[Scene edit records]
☆ ☆ ☆
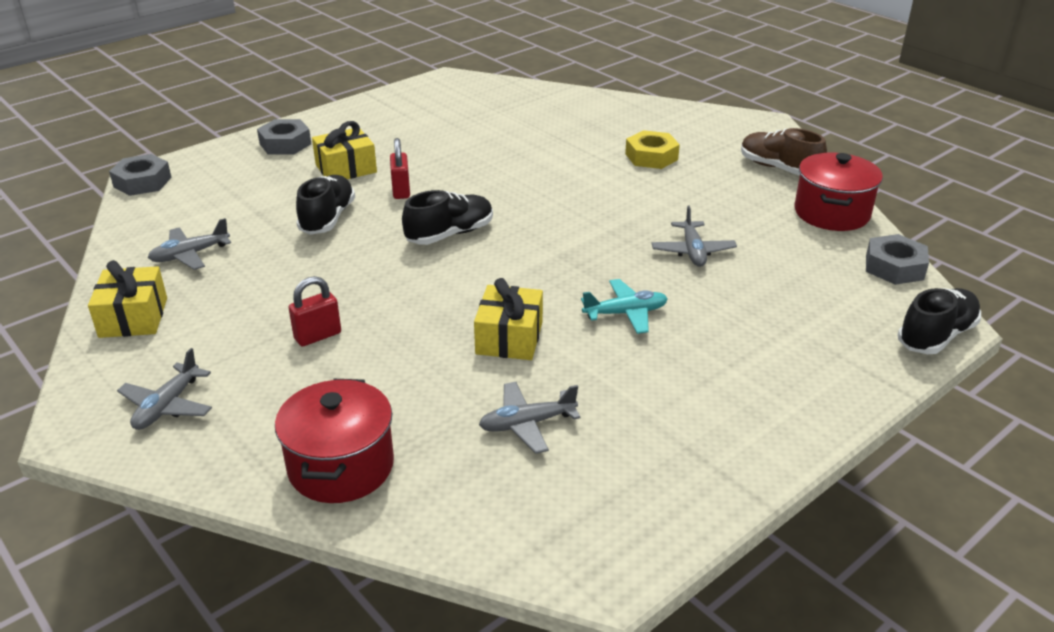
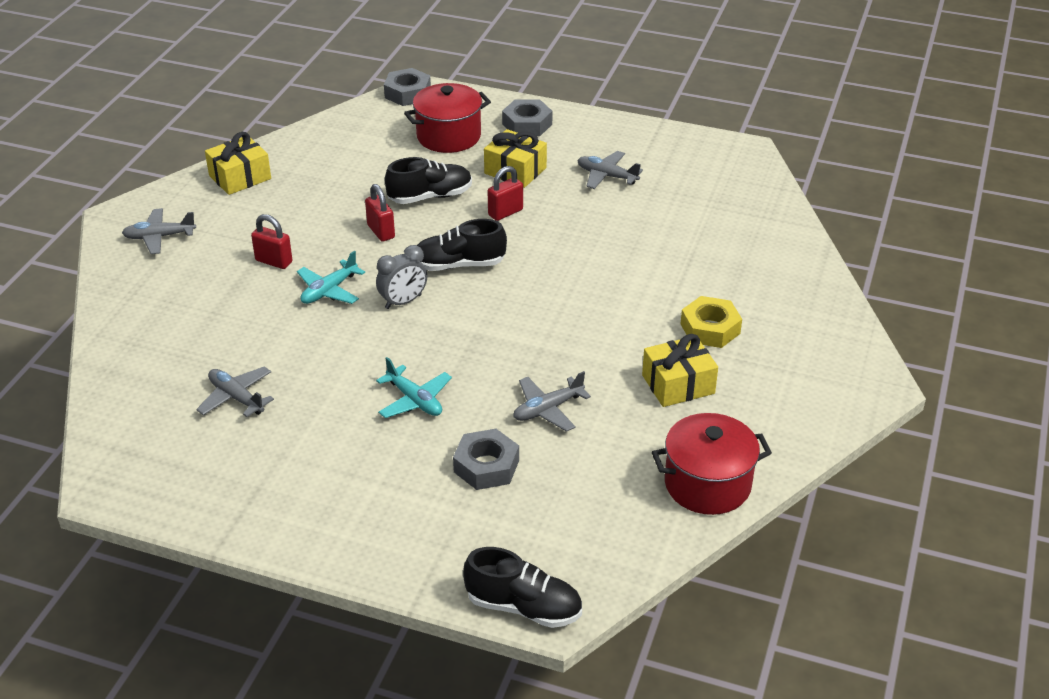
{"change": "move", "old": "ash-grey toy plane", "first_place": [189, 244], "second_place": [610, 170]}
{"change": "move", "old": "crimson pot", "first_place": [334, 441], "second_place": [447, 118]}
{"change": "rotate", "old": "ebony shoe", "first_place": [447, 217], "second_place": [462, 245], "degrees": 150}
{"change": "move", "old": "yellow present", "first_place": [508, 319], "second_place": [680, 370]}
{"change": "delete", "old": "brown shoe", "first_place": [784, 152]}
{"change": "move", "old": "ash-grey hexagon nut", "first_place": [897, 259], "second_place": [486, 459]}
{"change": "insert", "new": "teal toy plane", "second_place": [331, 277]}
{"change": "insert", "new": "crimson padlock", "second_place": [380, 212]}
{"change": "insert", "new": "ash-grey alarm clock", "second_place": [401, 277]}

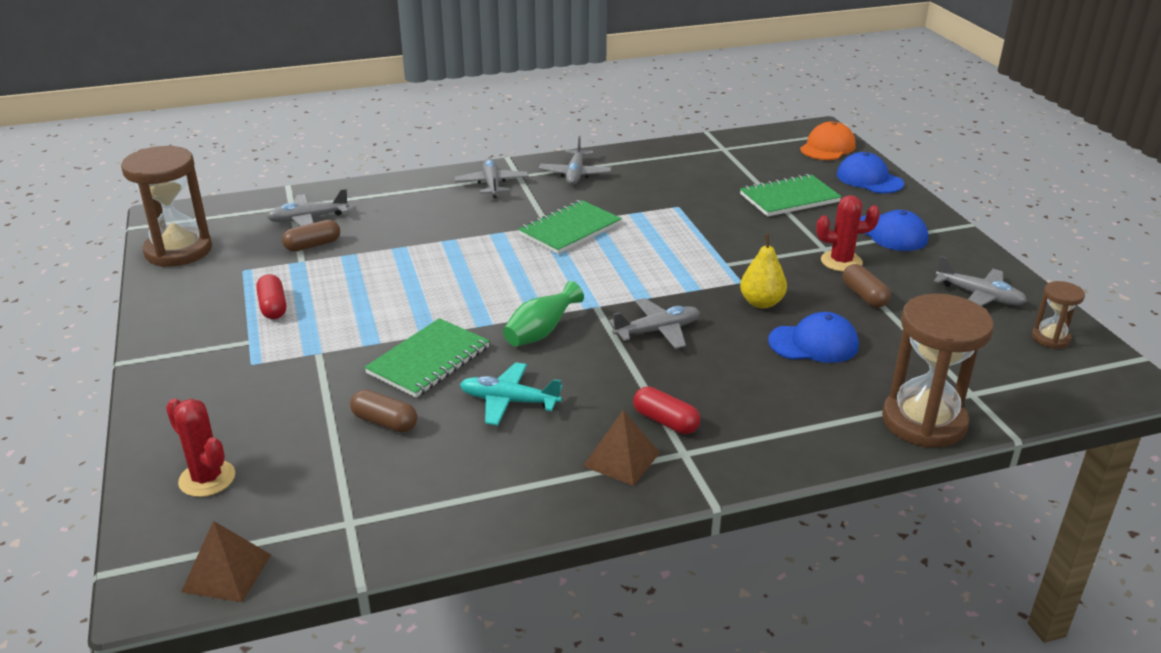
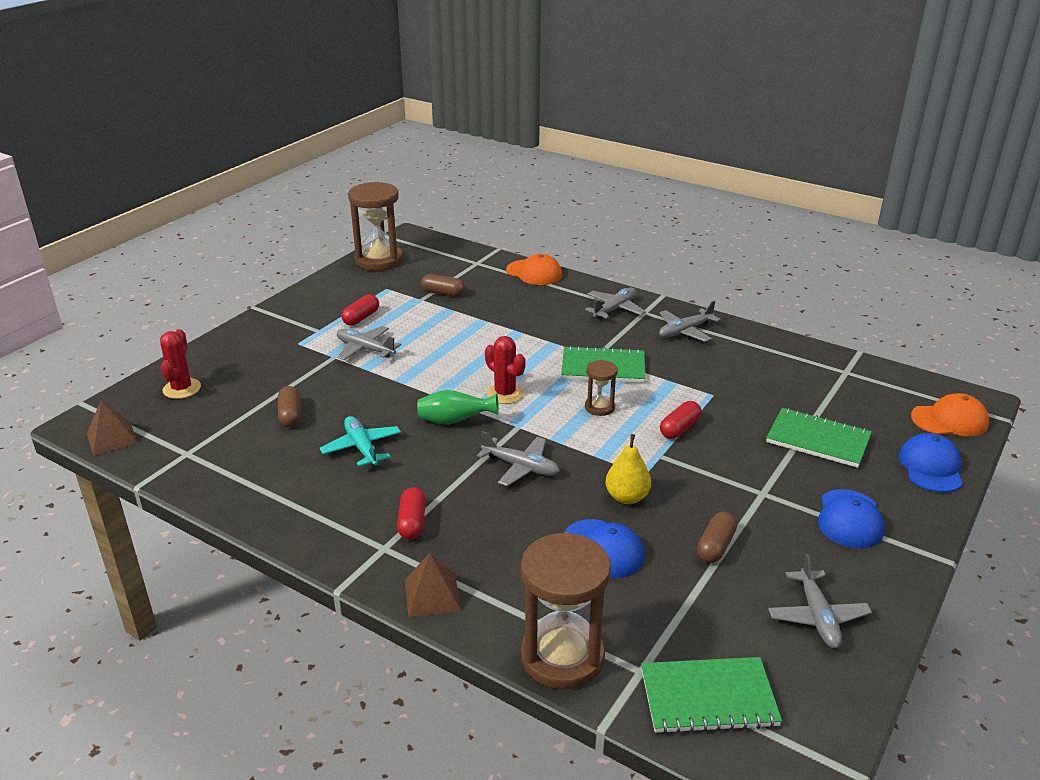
{"change": "move", "old": "ash-grey toy plane", "first_place": [307, 207], "second_place": [369, 343]}
{"change": "move", "old": "green notebook", "first_place": [427, 358], "second_place": [711, 695]}
{"change": "move", "old": "brown pyramid", "first_place": [621, 448], "second_place": [433, 585]}
{"change": "move", "old": "crimson cactus", "first_place": [848, 233], "second_place": [505, 370]}
{"change": "move", "old": "brown sand timer", "first_place": [1058, 315], "second_place": [601, 388]}
{"change": "insert", "new": "orange-coloured peaked cap", "second_place": [534, 269]}
{"change": "insert", "new": "crimson pill", "second_place": [681, 420]}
☆ ☆ ☆
Copy every record exactly, without the pictures.

{"change": "move", "old": "ash-grey toy plane", "first_place": [189, 244], "second_place": [610, 170]}
{"change": "move", "old": "crimson pot", "first_place": [334, 441], "second_place": [447, 118]}
{"change": "rotate", "old": "ebony shoe", "first_place": [447, 217], "second_place": [462, 245], "degrees": 150}
{"change": "move", "old": "yellow present", "first_place": [508, 319], "second_place": [680, 370]}
{"change": "delete", "old": "brown shoe", "first_place": [784, 152]}
{"change": "move", "old": "ash-grey hexagon nut", "first_place": [897, 259], "second_place": [486, 459]}
{"change": "insert", "new": "teal toy plane", "second_place": [331, 277]}
{"change": "insert", "new": "crimson padlock", "second_place": [380, 212]}
{"change": "insert", "new": "ash-grey alarm clock", "second_place": [401, 277]}

{"change": "move", "old": "ash-grey toy plane", "first_place": [307, 207], "second_place": [369, 343]}
{"change": "move", "old": "green notebook", "first_place": [427, 358], "second_place": [711, 695]}
{"change": "move", "old": "brown pyramid", "first_place": [621, 448], "second_place": [433, 585]}
{"change": "move", "old": "crimson cactus", "first_place": [848, 233], "second_place": [505, 370]}
{"change": "move", "old": "brown sand timer", "first_place": [1058, 315], "second_place": [601, 388]}
{"change": "insert", "new": "orange-coloured peaked cap", "second_place": [534, 269]}
{"change": "insert", "new": "crimson pill", "second_place": [681, 420]}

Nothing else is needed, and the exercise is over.